Give again, word for word, each line below starting at the one that contains "IC211 pin GND: GND -> CV2" and ending at the one that contains "C15: none -> 3.3nF (LINE, OUT)".

◆ ◆ ◆ ◆ ◆

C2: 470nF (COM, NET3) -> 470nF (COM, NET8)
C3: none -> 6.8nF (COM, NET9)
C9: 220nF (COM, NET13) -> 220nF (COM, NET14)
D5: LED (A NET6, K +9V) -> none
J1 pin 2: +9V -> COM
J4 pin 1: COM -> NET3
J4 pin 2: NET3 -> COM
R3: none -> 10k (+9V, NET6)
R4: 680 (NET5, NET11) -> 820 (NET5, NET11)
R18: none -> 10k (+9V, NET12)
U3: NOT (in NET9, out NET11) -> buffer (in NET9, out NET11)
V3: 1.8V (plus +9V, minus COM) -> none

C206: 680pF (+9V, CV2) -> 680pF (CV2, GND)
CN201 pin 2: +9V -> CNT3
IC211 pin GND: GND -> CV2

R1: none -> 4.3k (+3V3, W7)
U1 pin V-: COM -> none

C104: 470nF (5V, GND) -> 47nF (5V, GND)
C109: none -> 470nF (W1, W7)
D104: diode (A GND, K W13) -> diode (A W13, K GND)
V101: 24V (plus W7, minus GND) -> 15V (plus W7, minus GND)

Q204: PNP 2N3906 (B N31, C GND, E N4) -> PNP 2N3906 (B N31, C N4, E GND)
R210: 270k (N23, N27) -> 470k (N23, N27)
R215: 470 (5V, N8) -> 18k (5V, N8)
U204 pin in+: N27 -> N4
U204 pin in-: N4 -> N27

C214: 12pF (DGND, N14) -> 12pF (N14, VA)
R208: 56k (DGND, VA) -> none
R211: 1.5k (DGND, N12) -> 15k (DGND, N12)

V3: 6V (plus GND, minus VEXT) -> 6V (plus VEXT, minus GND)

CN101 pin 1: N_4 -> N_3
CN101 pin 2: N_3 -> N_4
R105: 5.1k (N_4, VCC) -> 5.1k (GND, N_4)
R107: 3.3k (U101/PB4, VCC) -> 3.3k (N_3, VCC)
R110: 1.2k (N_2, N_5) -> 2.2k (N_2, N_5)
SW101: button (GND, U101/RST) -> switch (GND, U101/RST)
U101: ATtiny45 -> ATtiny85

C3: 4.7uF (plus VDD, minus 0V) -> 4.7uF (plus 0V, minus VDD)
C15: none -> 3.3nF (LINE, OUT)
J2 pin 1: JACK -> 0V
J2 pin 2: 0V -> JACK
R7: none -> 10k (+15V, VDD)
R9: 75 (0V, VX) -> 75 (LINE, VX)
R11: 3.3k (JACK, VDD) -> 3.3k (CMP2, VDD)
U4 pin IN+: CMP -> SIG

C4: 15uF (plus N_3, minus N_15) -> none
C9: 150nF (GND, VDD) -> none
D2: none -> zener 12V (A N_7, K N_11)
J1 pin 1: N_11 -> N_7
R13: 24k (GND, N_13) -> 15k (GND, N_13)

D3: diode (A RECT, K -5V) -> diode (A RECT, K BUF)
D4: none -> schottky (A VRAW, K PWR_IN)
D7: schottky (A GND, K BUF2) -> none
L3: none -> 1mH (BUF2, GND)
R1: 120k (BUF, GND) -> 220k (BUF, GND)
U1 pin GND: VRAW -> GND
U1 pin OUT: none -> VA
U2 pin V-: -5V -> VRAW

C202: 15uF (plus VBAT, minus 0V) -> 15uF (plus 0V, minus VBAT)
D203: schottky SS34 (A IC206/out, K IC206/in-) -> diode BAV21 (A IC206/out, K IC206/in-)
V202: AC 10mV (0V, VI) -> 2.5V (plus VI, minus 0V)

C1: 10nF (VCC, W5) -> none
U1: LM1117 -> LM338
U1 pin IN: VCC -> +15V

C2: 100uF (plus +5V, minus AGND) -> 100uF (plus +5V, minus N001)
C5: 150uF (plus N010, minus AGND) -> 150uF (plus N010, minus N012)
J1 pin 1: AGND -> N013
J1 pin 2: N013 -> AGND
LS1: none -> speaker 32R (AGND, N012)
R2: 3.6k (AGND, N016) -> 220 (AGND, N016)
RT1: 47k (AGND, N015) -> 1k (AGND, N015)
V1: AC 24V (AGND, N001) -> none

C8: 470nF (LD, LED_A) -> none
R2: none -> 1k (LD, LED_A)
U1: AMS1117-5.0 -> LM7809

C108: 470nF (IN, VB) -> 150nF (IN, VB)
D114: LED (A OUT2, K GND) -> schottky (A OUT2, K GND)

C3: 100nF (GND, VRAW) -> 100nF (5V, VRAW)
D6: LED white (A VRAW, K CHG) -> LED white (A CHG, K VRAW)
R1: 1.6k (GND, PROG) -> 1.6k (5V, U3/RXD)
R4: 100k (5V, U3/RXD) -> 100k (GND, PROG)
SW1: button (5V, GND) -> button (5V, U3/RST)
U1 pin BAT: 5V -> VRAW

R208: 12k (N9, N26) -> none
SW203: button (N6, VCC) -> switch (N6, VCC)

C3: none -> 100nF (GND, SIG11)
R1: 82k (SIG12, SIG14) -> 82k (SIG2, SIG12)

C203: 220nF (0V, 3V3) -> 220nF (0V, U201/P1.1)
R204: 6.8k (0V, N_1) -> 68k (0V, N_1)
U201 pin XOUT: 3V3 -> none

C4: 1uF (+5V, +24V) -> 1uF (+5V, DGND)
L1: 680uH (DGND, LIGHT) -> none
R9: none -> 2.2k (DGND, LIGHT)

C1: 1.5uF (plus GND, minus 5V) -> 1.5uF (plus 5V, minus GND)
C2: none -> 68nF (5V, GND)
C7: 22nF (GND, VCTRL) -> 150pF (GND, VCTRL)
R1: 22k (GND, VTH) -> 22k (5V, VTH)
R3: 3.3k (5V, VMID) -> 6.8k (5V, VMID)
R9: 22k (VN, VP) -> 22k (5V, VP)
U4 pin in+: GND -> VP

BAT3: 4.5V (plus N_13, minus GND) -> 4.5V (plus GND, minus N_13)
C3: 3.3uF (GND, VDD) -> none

◆ ◆ ◆ ◆ ◆

**Task result**
IC211 pin GND: GND -> CV2

R1: none -> 4.3k (+3V3, W7)
U1 pin V-: COM -> none

C104: 470nF (5V, GND) -> 47nF (5V, GND)
C109: none -> 470nF (W1, W7)
D104: diode (A GND, K W13) -> diode (A W13, K GND)
V101: 24V (plus W7, minus GND) -> 15V (plus W7, minus GND)

Q204: PNP 2N3906 (B N31, C GND, E N4) -> PNP 2N3906 (B N31, C N4, E GND)
R210: 270k (N23, N27) -> 470k (N23, N27)
R215: 470 (5V, N8) -> 18k (5V, N8)
U204 pin in+: N27 -> N4
U204 pin in-: N4 -> N27

C214: 12pF (DGND, N14) -> 12pF (N14, VA)
R208: 56k (DGND, VA) -> none
R211: 1.5k (DGND, N12) -> 15k (DGND, N12)

V3: 6V (plus GND, minus VEXT) -> 6V (plus VEXT, minus GND)

CN101 pin 1: N_4 -> N_3
CN101 pin 2: N_3 -> N_4
R105: 5.1k (N_4, VCC) -> 5.1k (GND, N_4)
R107: 3.3k (U101/PB4, VCC) -> 3.3k (N_3, VCC)
R110: 1.2k (N_2, N_5) -> 2.2k (N_2, N_5)
SW101: button (GND, U101/RST) -> switch (GND, U101/RST)
U101: ATtiny45 -> ATtiny85

C3: 4.7uF (plus VDD, minus 0V) -> 4.7uF (plus 0V, minus VDD)
C15: none -> 3.3nF (LINE, OUT)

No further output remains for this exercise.